*** Records for this exercise Section Begins ***

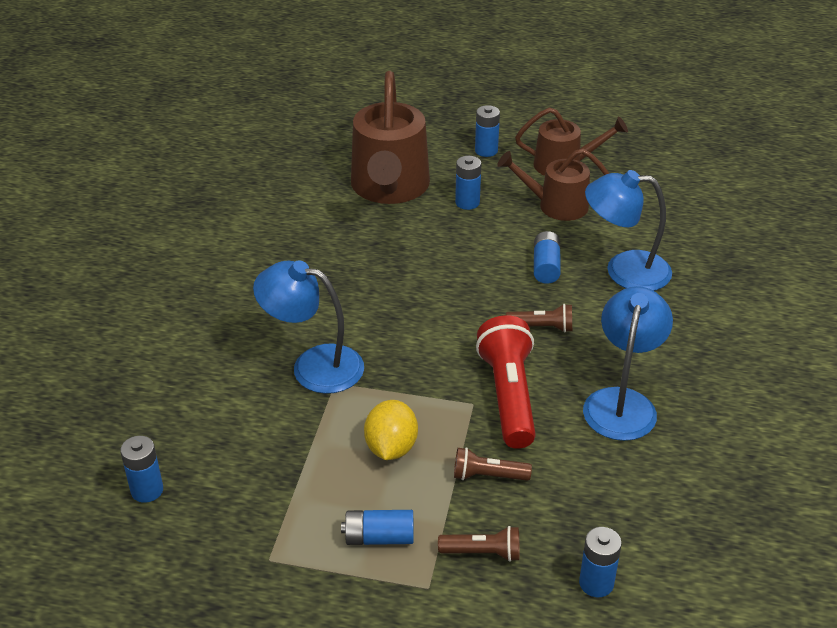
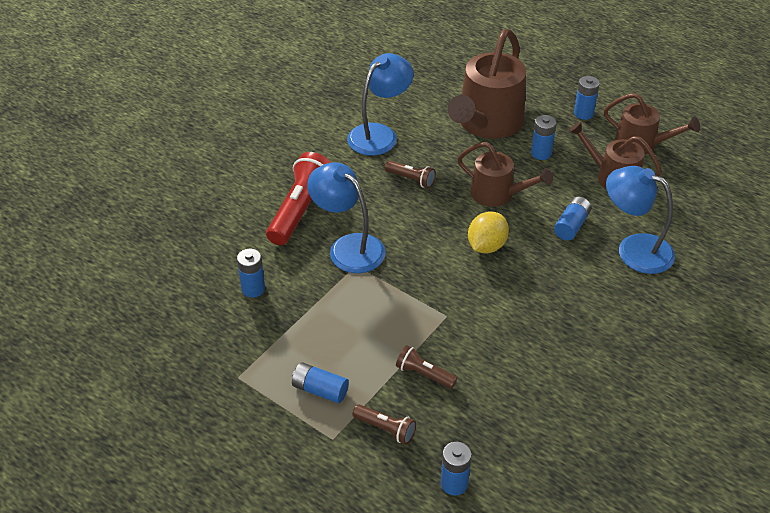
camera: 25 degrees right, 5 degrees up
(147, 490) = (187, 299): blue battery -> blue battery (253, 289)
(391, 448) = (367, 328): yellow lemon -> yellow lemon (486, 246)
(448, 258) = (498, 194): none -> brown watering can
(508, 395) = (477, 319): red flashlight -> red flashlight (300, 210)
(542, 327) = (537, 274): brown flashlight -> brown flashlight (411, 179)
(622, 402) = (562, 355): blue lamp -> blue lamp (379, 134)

*** Records for this exercise Section Ends ***
*** Records for this exercise Section Begins ***

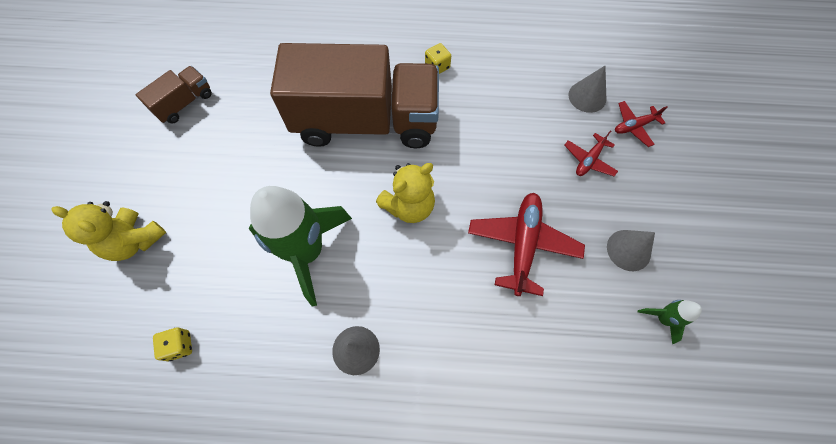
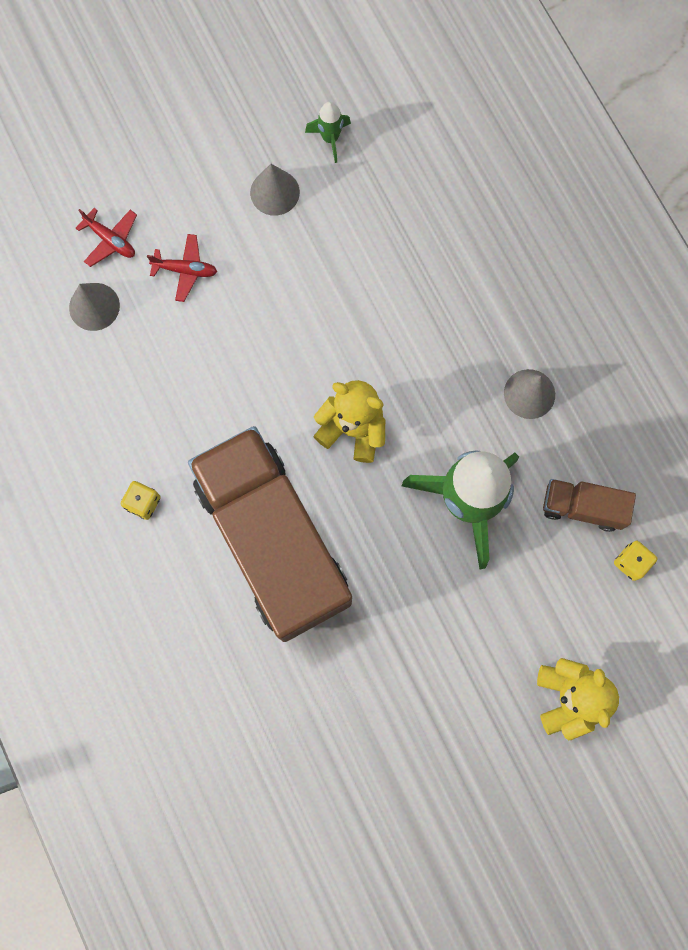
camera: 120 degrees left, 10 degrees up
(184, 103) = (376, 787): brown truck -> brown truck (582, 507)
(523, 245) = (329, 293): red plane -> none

*** Records for this exercise Section Ends ***

Your task:
Reproduce the lines above, beginning at the line with "(542, 327) = (537, 274): brown" and stopping after the line with "(622, 402) = (562, 355): blue", exactly as they are.

Result:
(542, 327) = (537, 274): brown flashlight -> brown flashlight (411, 179)
(622, 402) = (562, 355): blue lamp -> blue lamp (379, 134)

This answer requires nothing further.